──────── Extracted entries
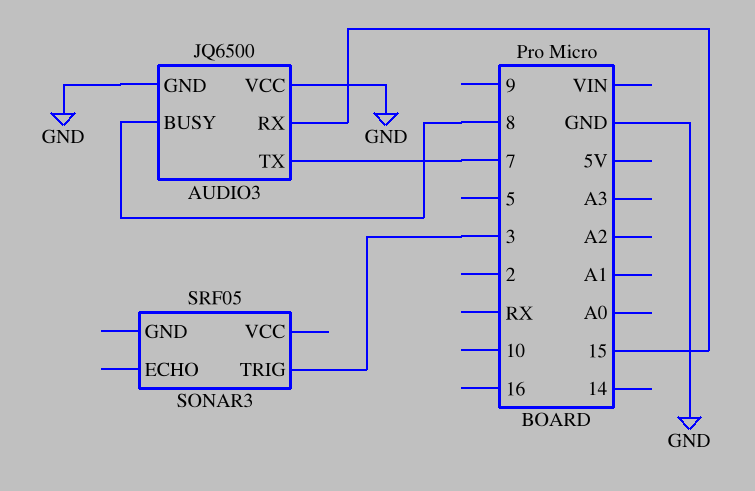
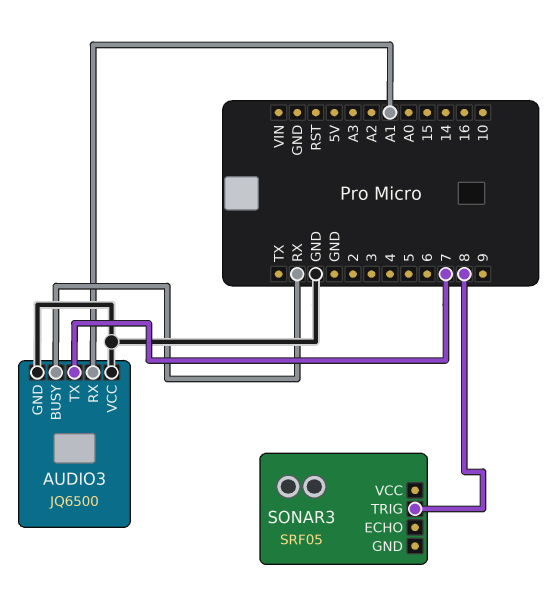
AUDIO3 pin BUSY: 8 -> RX
AUDIO3 pin RX: 15 -> A1
SONAR3 pin TRIG: 3 -> 8

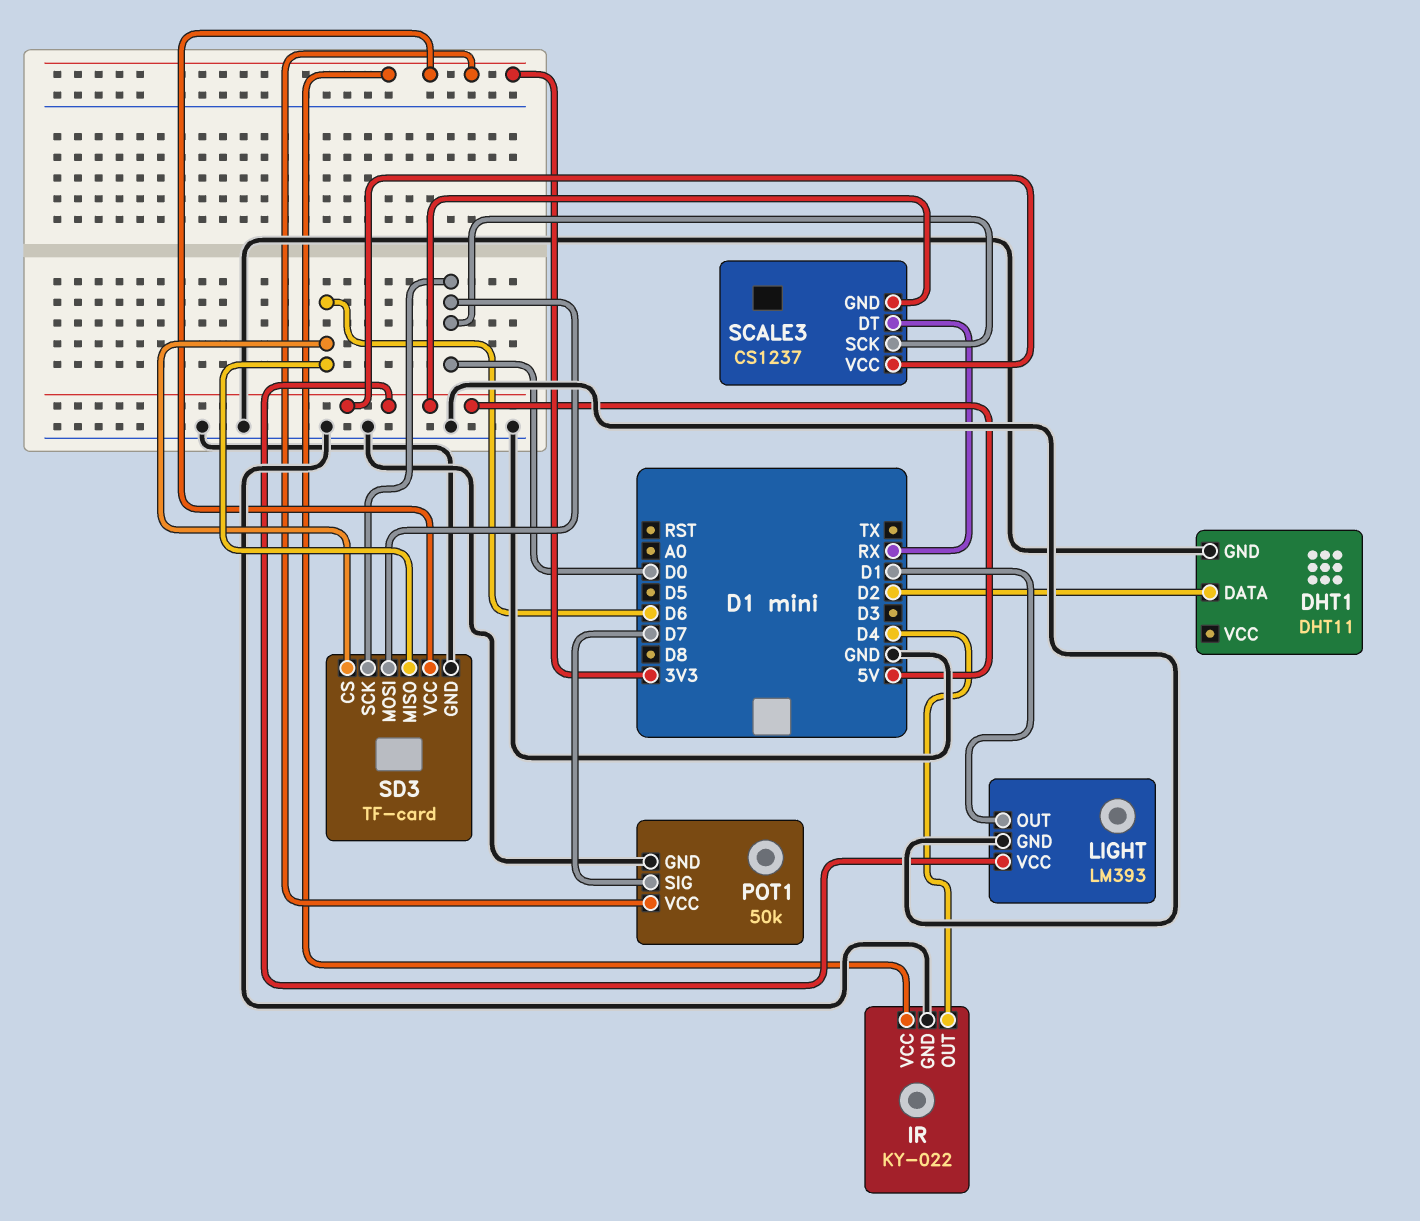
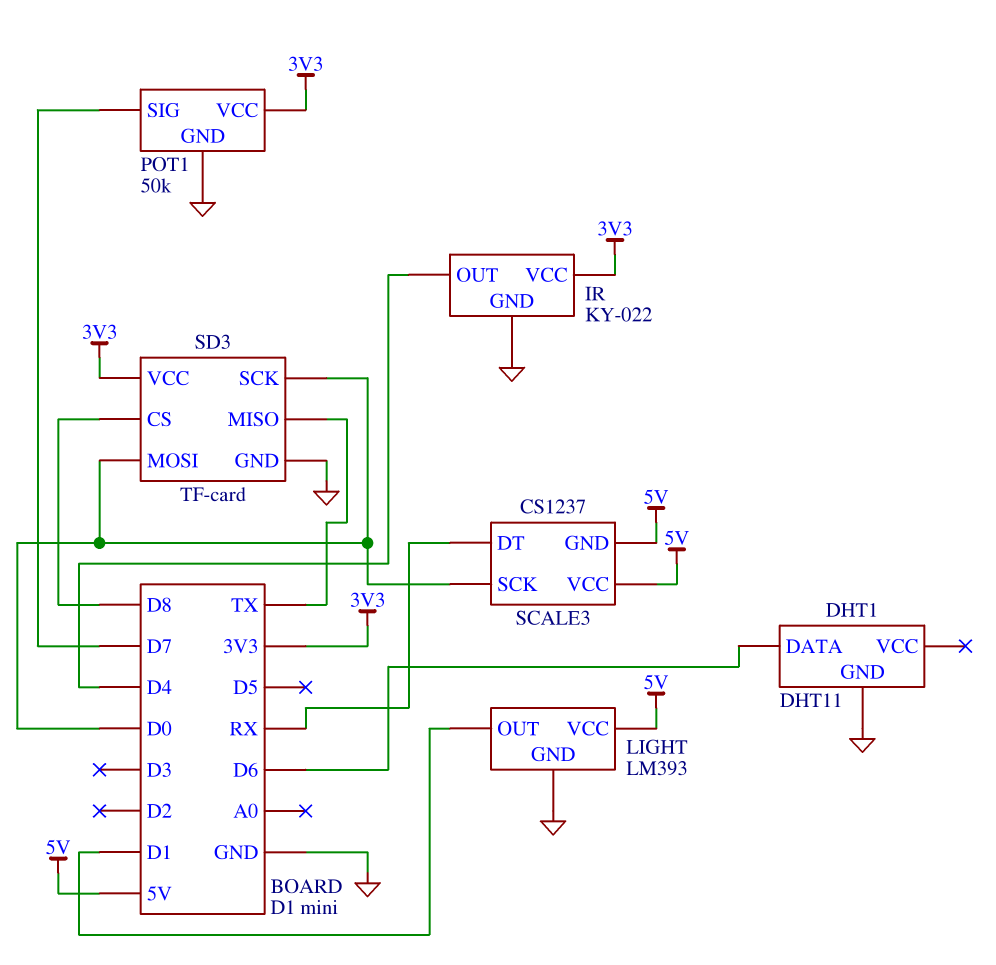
DHT1 pin DATA: D2 -> D6
SD3 pin CS: D6 -> D8
SD3 pin MISO: D6 -> TX

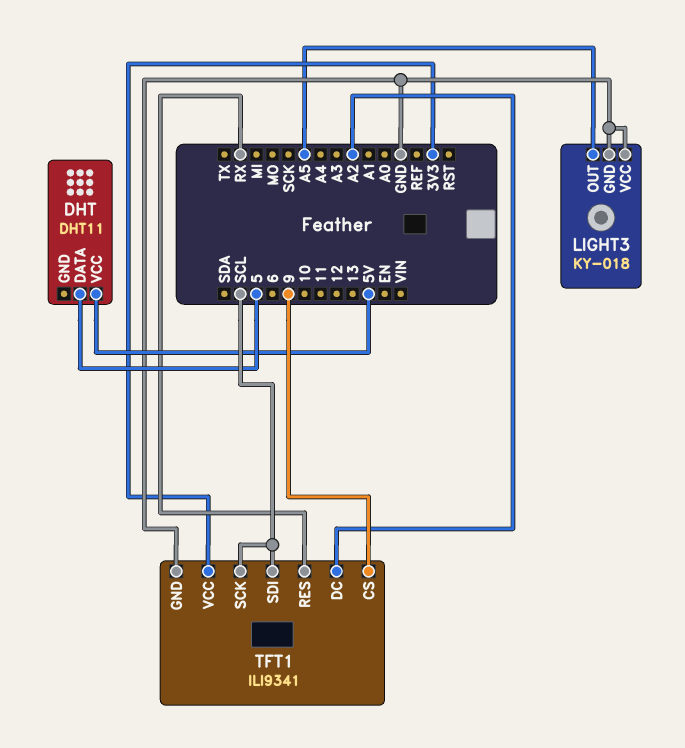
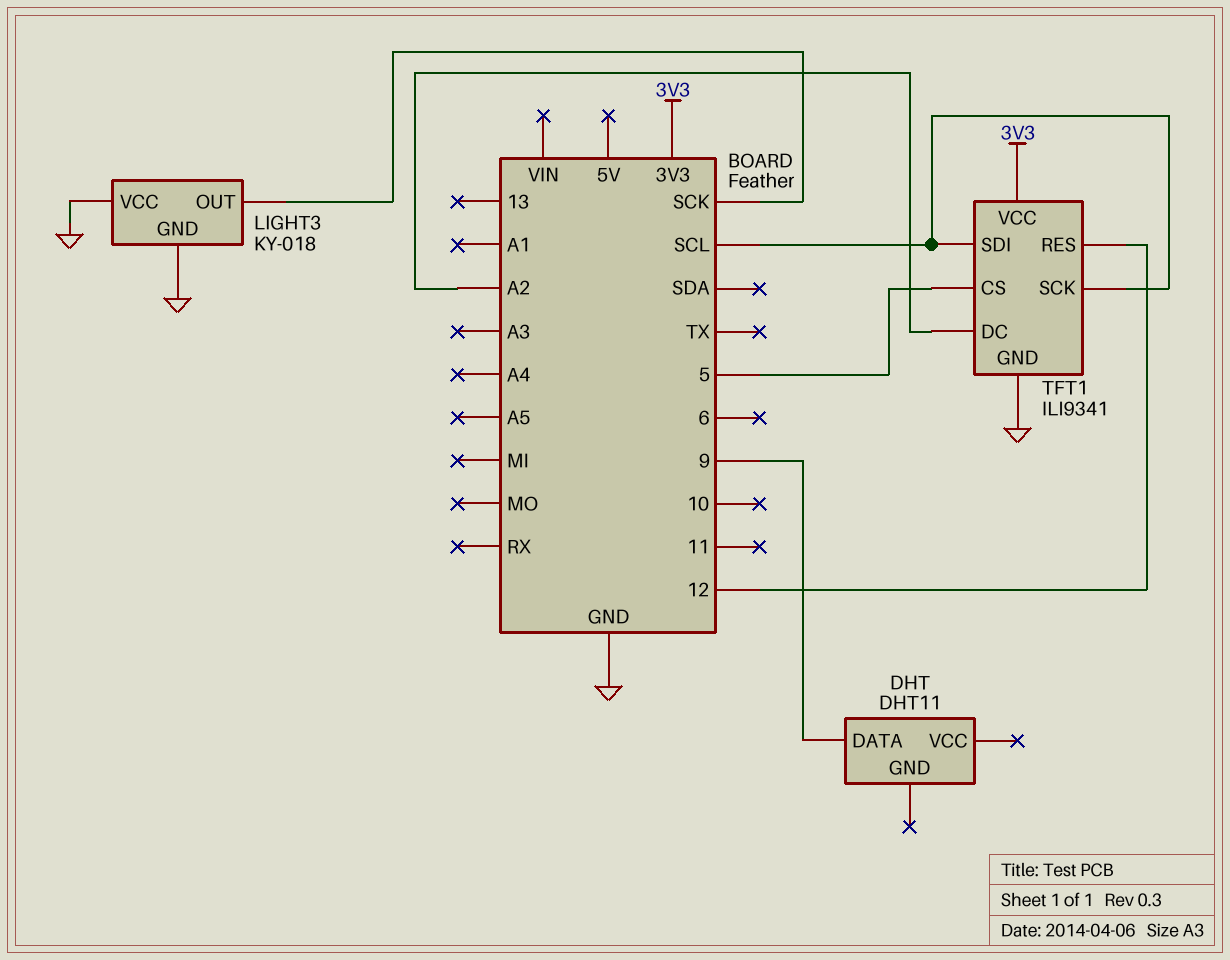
DHT pin DATA: 5 -> 9
DHT pin VCC: 5V -> none
LIGHT3 pin OUT: A5 -> SCK
TFT1 pin CS: 9 -> 5
TFT1 pin RES: RX -> 12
────────────────
**Exercise description**
Please retype the records above exactly, excluding every picture.

**Result**
AUDIO3 pin BUSY: 8 -> RX
AUDIO3 pin RX: 15 -> A1
SONAR3 pin TRIG: 3 -> 8

DHT1 pin DATA: D2 -> D6
SD3 pin CS: D6 -> D8
SD3 pin MISO: D6 -> TX

DHT pin DATA: 5 -> 9
DHT pin VCC: 5V -> none
LIGHT3 pin OUT: A5 -> SCK
TFT1 pin CS: 9 -> 5
TFT1 pin RES: RX -> 12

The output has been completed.